- **REQUIRED ACTION**
Please return the listing exactly as it stands, skipping any pictures.

==== RECORDS TO USE

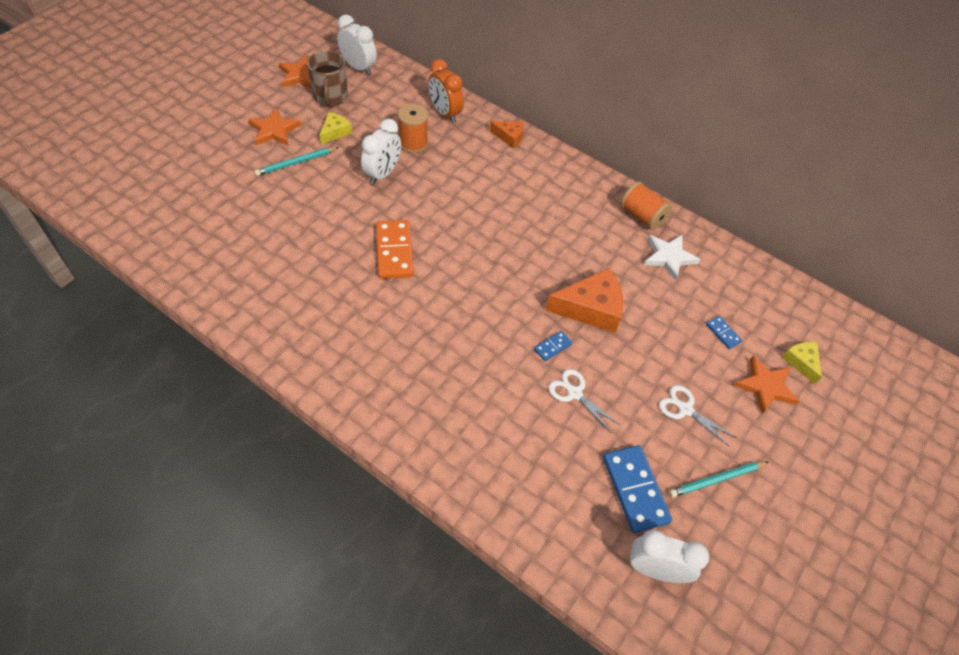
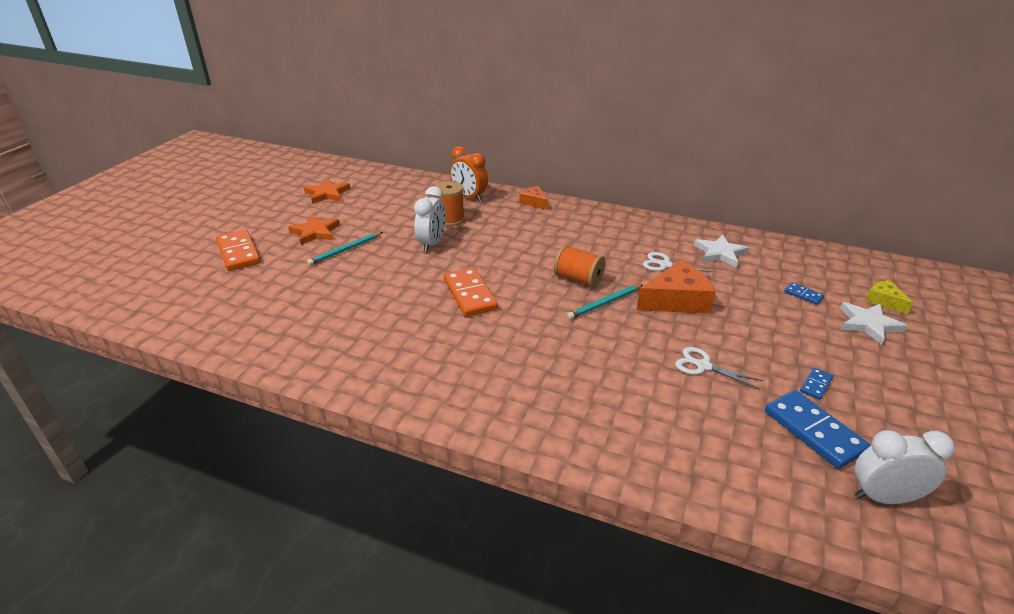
camera: 10 degrees left, 20 degrees down
(195, 142) = (238, 253): none -> orange domino
(330, 97) = (360, 203): brown mug -> none
(335, 132) = (374, 224): yellow cheese -> none
(358, 67) = (378, 181): white clock -> none
(509, 137) = (534, 202): orange cheese -> orange cheese turned 135 degrees counterclockwise
(552, 347) = (660, 335): blue domino -> blue domino (815, 385)
(642, 216) = (679, 231): orange spool -> orange spool (578, 279)
(685, 409) = (812, 356): white scissors -> white scissors (665, 265)
(716, 479) = (882, 404): turquoise pencil -> turquoise pencil (604, 303)
(765, 386) = (868, 324): orange star -> white star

========

- **RESULT OF THE EXERCISE**
camera: 10 degrees left, 20 degrees down
(195, 142) = (238, 253): none -> orange domino
(330, 97) = (360, 203): brown mug -> none
(335, 132) = (374, 224): yellow cheese -> none
(358, 67) = (378, 181): white clock -> none
(509, 137) = (534, 202): orange cheese -> orange cheese turned 135 degrees counterclockwise
(552, 347) = (660, 335): blue domino -> blue domino (815, 385)
(642, 216) = (679, 231): orange spool -> orange spool (578, 279)
(685, 409) = (812, 356): white scissors -> white scissors (665, 265)
(716, 479) = (882, 404): turquoise pencil -> turquoise pencil (604, 303)
(765, 386) = (868, 324): orange star -> white star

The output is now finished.